+++ STORED DATA +++
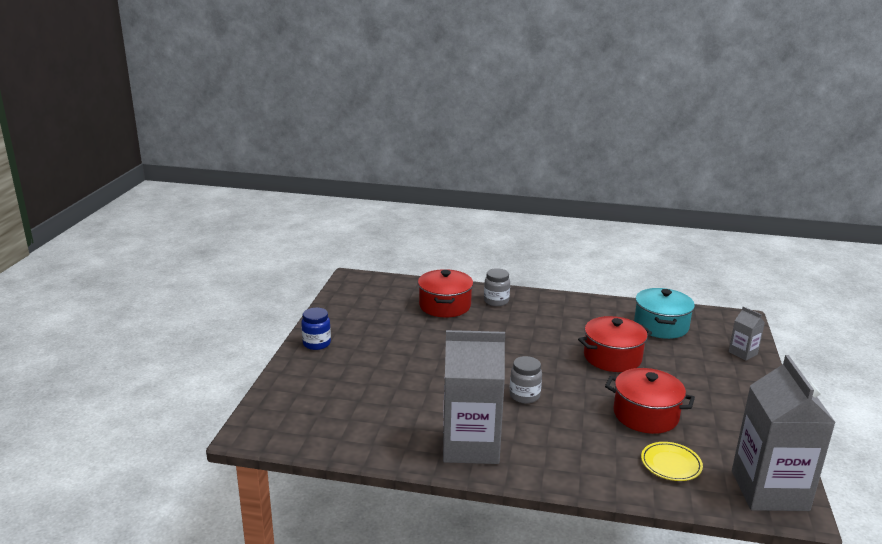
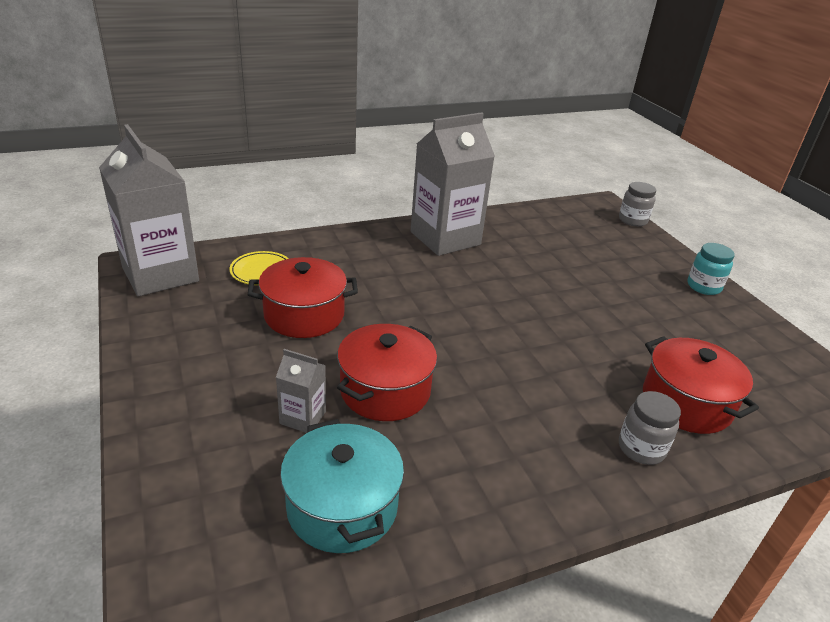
camera: 145 degrees right, 10 degrees up
(316, 344) = (703, 287): blue jar -> turquoise jar
(524, 396) = (445, 296): grey jar -> grey jar (632, 220)
(743, 353) = (176, 488): grey carton -> grey carton (303, 417)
+++
_WORK INSTRUCTIONS_
In the answer, include exactly the lines from the line containing "(316, 344) = (703, 287): blue" through the end of the data, and nothing else.

_ANSWER TO THIS TASK_
(316, 344) = (703, 287): blue jar -> turquoise jar
(524, 396) = (445, 296): grey jar -> grey jar (632, 220)
(743, 353) = (176, 488): grey carton -> grey carton (303, 417)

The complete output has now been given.